Find the word "glue" in the listing, and copy out each line where it turns up.

THE INPUT>
⁂

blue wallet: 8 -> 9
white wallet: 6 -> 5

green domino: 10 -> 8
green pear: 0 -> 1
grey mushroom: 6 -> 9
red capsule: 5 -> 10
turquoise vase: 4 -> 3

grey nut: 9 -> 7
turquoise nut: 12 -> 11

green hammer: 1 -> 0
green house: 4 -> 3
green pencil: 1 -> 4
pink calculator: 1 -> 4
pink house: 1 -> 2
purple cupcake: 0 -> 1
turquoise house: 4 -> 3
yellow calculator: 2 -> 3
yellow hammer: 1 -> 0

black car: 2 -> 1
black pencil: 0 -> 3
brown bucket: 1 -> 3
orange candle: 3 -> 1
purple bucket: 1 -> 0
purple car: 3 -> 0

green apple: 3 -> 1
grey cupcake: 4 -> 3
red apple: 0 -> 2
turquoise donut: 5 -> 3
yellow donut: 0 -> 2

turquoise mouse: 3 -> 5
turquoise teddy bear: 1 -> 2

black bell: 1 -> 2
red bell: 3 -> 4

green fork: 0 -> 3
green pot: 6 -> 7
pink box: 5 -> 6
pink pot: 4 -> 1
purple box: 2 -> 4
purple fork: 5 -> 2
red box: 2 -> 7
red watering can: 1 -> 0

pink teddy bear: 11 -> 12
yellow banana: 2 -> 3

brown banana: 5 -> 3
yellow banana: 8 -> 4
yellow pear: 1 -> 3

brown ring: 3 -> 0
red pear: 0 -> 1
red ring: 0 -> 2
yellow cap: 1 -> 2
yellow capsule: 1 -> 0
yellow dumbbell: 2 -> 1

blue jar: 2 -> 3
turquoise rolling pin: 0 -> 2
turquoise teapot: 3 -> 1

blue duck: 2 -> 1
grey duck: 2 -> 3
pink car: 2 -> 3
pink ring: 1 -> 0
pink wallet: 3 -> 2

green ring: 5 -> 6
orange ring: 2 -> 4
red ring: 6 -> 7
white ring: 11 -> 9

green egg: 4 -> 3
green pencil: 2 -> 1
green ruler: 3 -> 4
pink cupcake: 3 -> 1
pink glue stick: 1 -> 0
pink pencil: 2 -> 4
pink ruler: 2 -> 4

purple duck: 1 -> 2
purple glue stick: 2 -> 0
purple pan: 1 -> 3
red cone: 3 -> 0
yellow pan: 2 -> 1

⁂

ANSWER TO THIS TASK>
pink glue stick: 1 -> 0
purple glue stick: 2 -> 0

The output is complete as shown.